Segment Start: RECORD EXCERPTS

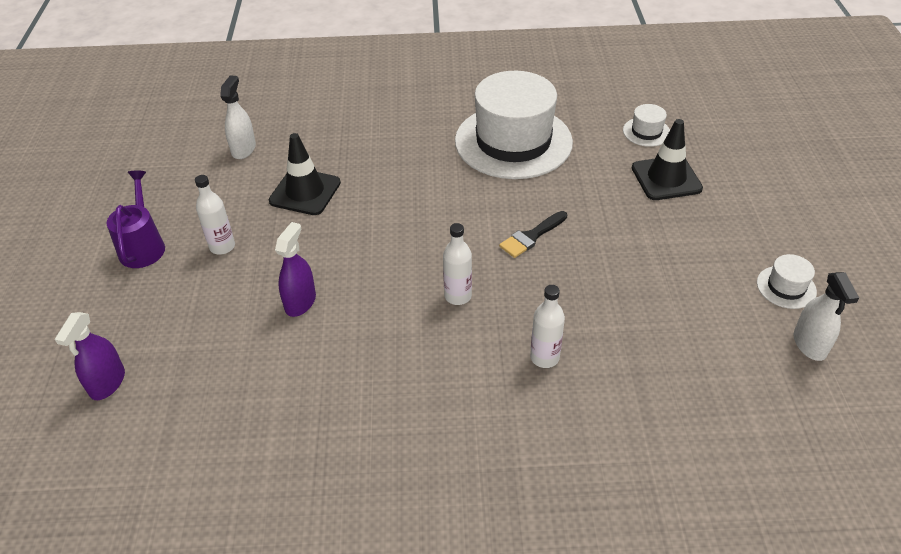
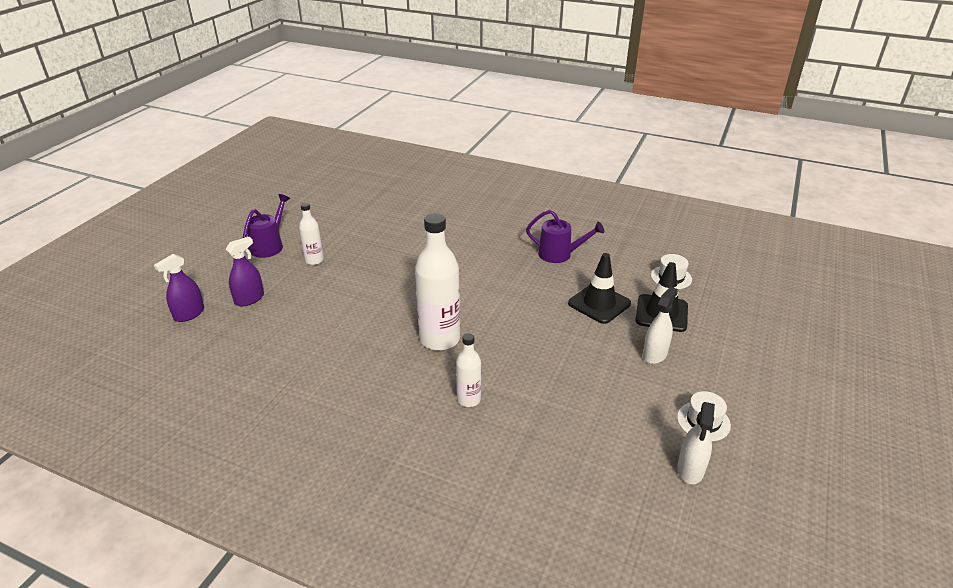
camera: 25 degrees right, 10 degrees down
(243, 149) = (373, 208): white spray bottle -> white spray bottle (655, 354)
(300, 302) = (334, 308): purple spray bottle -> purple spray bottle (249, 299)
(305, 192) = (390, 244): black traffic cone -> black traffic cone (599, 303)
(458, 296) = (439, 339): white bottle -> white bottle, size x1.88
(513, 141) = (560, 254): white hat -> purple watering can
(531, 236) = (523, 319): black brush -> none

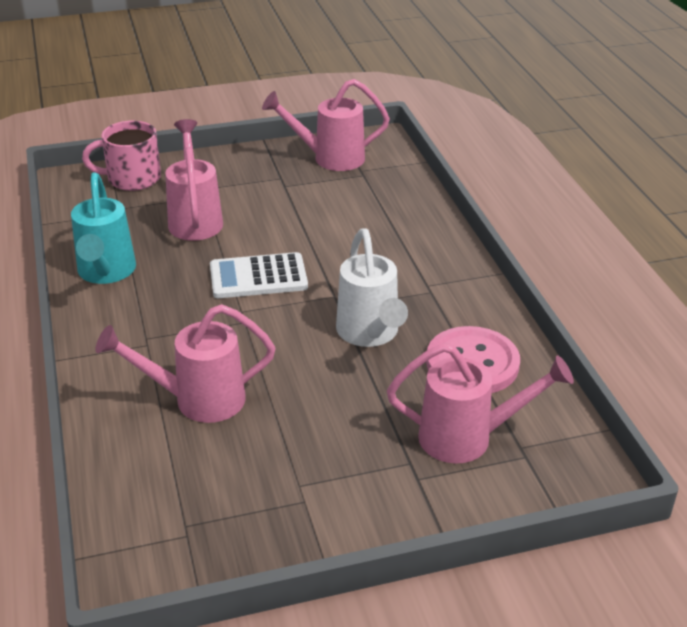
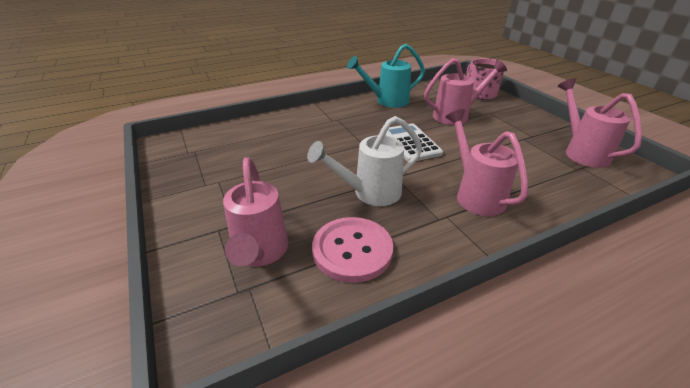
camera: 80 degrees right, 0 degrees up
(197, 400) = (289, 140): pink watering can -> pink watering can (475, 194)

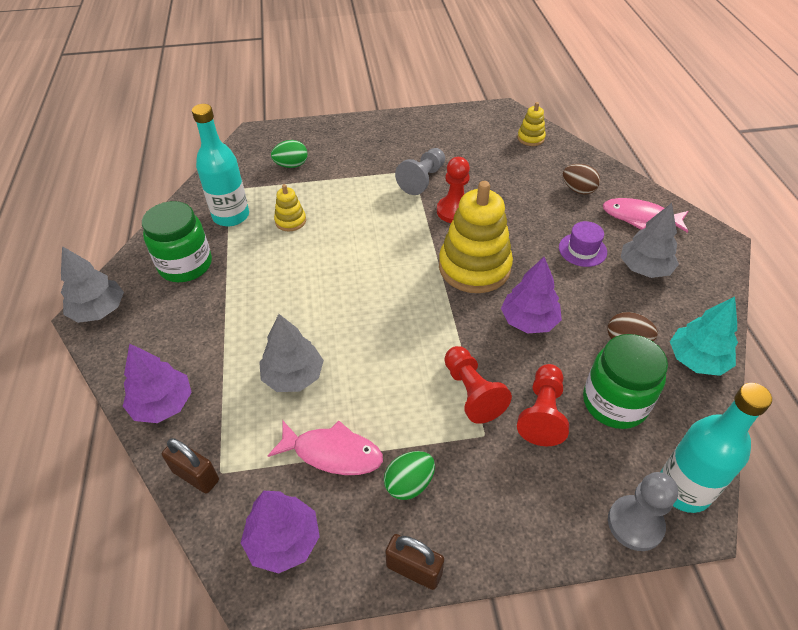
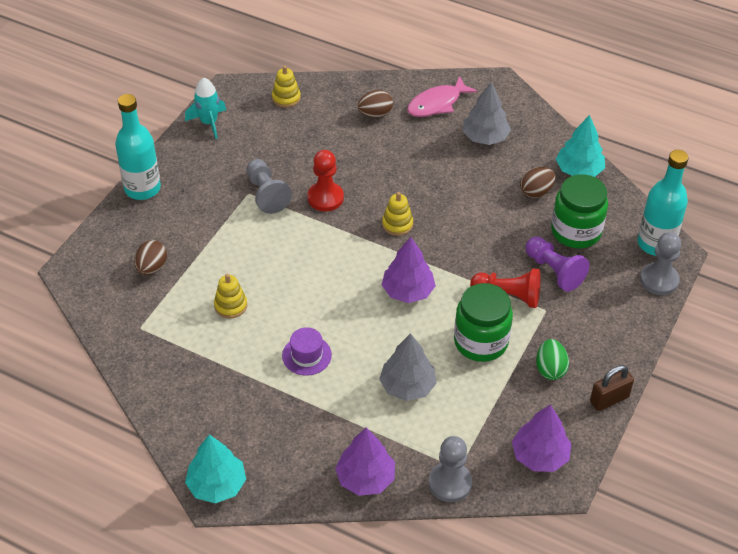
camera: 55 degrees left, 0 degrees up
(99, 310) = (217, 485): grey tree -> turquoise tree
(185, 265) = (216, 402): green jar -> green jar (481, 342)
(196, 476) = (450, 483): brown padlock -> grey pawn
(231, 216) = (181, 343): turquoise bottle -> turquoise bottle (142, 188)
(291, 165) = (152, 268): green egg -> brown egg
(332, 453) = (494, 397): pink fish -> none
(458, 118) = (209, 123): none -> turquoise rocket
(474, 267) = (397, 224): yellow stacking toy -> yellow stacking toy, size x0.46
(529, 320) = (475, 228): purple tree -> purple tree (408, 291)
(542, 413) = (554, 271): red pawn -> purple pawn
(582, 250) = (437, 155): purple hat -> purple hat (306, 355)

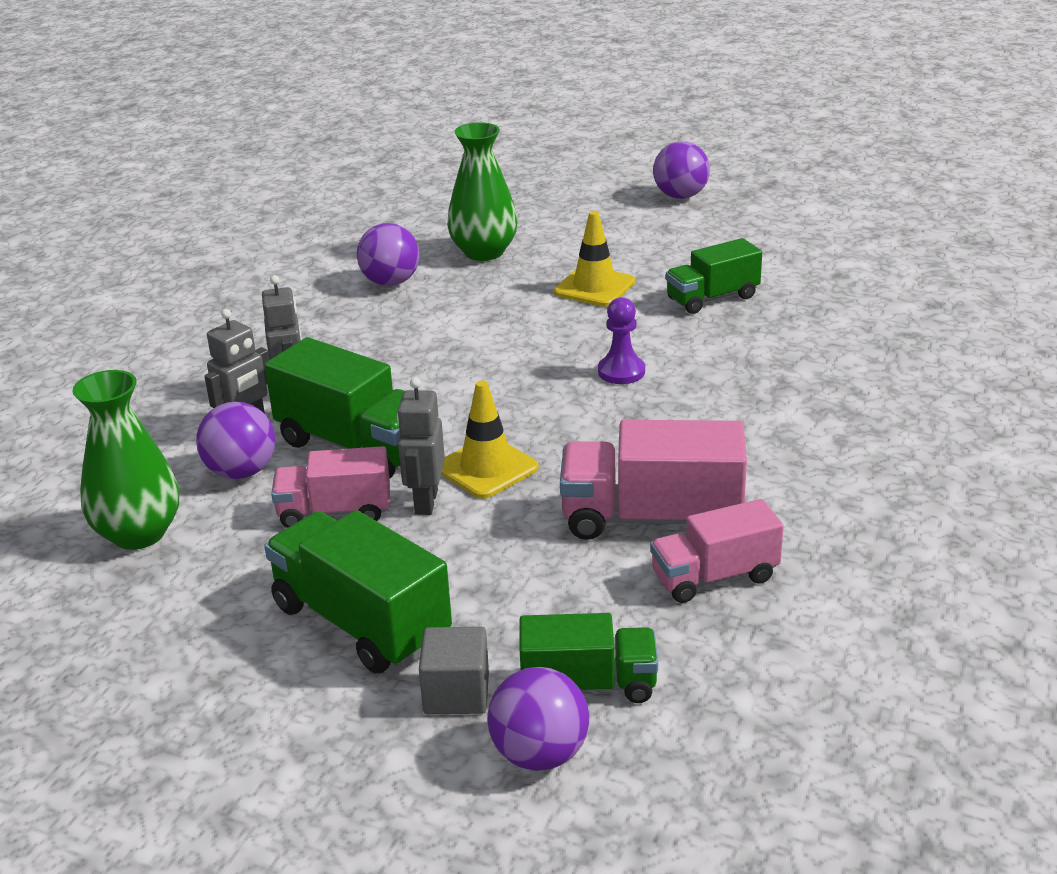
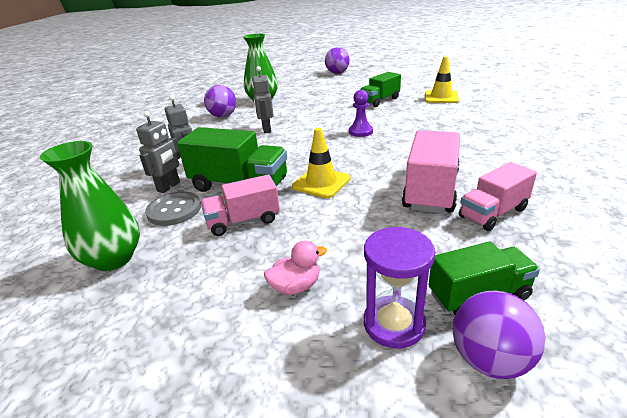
camera: 15 degrees left, 0 degrees up
(241, 472) = (174, 210): purple ball -> grey button
(361, 622) = (296, 286): green truck -> pink duck
(425, 502) = (296, 206): grey robot -> grey robot (266, 129)
(456, 693) = (394, 324): grey cube -> purple hourglass
(594, 287) = (323, 104): yellow traffic cone -> yellow traffic cone (441, 97)
(651, 518) = (431, 190): pink truck -> pink truck turned 120 degrees clockwise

Segment End: RECORD EXCERPTS

YOUR ASSIGNMENT: Show all lines in the entries above where the word "camera" appears.

ANSWER TO THE EXERCISE:
camera: 25 degrees right, 10 degrees down
camera: 80 degrees right, 0 degrees up
camera: 55 degrees left, 0 degrees up
camera: 15 degrees left, 0 degrees up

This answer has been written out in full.